What you should do:
Whenever a line in the listing contains "MISO", copy that line.

Records shown:
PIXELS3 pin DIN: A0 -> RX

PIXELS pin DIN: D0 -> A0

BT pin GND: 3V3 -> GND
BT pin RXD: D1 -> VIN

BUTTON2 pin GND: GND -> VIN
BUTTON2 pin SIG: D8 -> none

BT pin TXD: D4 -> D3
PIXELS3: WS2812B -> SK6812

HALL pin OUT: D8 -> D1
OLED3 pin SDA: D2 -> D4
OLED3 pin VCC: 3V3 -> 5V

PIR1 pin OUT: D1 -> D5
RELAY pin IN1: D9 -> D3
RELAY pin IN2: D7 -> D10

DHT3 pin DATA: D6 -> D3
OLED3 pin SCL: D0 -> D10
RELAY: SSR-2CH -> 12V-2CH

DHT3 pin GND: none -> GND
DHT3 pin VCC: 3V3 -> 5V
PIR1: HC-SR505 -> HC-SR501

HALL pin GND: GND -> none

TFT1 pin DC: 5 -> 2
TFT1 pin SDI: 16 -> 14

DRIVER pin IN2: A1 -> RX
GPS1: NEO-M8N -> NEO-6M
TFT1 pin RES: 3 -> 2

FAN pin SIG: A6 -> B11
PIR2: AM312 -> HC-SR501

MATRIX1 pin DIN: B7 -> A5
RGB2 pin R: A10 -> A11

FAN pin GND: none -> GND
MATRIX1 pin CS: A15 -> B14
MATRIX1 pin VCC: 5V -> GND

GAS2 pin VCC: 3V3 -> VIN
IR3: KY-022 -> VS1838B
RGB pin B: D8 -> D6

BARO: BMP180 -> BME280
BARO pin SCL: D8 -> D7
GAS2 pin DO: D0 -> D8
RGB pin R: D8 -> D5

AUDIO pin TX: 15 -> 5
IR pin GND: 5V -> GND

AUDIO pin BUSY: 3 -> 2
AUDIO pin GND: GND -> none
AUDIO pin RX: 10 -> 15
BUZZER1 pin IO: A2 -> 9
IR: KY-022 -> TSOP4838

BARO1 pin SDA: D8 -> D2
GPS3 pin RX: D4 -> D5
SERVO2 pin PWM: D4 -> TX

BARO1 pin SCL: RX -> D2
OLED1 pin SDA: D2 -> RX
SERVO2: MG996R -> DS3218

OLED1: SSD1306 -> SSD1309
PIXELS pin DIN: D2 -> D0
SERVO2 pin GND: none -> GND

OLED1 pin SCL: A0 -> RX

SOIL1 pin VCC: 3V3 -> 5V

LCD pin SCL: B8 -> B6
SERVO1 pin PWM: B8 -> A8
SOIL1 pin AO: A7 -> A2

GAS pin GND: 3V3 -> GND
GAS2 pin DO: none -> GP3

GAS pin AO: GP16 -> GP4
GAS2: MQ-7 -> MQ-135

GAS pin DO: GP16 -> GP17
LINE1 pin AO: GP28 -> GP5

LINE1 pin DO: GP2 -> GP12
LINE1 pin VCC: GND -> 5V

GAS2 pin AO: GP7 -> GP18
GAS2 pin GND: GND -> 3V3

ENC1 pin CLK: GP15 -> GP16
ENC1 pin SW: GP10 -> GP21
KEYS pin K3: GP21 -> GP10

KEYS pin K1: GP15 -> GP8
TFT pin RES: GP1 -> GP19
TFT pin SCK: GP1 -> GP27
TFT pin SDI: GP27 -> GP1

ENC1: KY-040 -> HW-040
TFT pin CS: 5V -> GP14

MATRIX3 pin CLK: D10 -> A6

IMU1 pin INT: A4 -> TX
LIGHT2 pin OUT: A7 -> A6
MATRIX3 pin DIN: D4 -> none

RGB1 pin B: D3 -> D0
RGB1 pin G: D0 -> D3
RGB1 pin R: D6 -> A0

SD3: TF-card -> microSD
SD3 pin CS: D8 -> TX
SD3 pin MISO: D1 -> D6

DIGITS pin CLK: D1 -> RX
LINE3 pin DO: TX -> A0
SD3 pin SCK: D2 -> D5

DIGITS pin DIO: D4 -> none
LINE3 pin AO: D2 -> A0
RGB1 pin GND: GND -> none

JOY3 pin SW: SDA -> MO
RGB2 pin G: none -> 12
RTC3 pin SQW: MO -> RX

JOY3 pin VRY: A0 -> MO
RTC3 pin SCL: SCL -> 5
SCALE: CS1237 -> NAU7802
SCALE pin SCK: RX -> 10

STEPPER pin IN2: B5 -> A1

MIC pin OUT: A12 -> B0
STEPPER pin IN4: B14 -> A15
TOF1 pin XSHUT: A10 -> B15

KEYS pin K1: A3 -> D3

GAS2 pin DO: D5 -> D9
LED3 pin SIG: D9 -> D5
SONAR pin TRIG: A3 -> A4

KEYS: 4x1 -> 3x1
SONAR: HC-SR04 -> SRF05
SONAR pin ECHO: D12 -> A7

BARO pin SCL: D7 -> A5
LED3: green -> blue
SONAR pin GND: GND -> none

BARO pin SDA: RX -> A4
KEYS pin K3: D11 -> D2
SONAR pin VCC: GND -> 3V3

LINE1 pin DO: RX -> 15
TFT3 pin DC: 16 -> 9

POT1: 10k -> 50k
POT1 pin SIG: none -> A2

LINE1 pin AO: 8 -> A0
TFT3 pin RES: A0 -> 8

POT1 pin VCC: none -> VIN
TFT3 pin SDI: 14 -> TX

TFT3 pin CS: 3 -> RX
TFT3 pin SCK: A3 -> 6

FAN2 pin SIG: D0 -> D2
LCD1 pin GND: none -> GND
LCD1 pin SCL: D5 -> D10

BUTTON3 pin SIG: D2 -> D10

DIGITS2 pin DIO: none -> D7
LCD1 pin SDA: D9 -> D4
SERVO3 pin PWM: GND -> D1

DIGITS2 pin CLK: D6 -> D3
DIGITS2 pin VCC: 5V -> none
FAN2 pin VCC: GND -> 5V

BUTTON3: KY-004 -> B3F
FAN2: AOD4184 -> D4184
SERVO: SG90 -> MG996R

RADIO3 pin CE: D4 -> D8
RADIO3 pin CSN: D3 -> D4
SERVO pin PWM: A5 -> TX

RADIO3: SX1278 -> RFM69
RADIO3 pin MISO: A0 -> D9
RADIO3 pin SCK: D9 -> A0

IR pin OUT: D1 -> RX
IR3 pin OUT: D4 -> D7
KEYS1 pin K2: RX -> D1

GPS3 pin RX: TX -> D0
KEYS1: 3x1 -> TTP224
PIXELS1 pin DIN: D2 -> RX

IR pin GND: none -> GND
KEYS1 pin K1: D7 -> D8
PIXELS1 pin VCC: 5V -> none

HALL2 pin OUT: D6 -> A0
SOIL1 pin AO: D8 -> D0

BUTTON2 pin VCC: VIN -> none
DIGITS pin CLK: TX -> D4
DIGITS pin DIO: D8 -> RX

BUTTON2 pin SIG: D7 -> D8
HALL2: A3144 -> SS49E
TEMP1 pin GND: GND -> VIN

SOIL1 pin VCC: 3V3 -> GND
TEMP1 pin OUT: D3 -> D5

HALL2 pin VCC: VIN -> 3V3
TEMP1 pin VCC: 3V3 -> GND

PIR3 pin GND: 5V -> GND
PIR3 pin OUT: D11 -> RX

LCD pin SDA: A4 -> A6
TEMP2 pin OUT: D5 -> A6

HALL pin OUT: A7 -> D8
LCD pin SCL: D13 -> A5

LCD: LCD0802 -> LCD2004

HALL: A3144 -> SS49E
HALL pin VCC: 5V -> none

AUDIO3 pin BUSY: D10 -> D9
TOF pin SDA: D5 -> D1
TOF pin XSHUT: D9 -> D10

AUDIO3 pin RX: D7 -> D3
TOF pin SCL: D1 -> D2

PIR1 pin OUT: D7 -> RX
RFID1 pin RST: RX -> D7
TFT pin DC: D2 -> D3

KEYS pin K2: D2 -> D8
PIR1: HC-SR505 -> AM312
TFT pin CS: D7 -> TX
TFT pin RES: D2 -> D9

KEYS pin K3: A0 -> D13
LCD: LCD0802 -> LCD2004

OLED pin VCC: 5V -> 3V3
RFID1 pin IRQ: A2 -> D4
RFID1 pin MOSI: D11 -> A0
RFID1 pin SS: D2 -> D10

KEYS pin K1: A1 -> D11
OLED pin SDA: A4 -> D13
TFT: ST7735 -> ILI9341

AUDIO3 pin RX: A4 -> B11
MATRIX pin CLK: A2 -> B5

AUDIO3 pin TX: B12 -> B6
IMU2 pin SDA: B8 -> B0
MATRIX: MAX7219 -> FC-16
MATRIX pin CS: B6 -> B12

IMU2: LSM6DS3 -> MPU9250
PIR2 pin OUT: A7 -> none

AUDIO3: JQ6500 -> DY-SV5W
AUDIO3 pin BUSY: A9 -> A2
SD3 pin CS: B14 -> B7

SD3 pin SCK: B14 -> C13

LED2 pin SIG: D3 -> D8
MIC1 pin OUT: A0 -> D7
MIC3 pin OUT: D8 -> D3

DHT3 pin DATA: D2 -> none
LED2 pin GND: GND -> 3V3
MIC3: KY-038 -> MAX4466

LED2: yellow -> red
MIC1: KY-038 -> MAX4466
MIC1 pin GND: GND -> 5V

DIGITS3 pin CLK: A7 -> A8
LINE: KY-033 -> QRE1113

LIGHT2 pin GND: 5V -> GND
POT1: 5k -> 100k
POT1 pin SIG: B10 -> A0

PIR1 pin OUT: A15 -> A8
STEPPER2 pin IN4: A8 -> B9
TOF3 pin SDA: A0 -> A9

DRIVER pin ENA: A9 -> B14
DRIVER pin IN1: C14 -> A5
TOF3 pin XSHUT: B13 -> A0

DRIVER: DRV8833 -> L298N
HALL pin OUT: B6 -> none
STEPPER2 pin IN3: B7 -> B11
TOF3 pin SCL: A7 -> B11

Expected answer:
SD3 pin MISO: D1 -> D6
RADIO3 pin MISO: A0 -> D9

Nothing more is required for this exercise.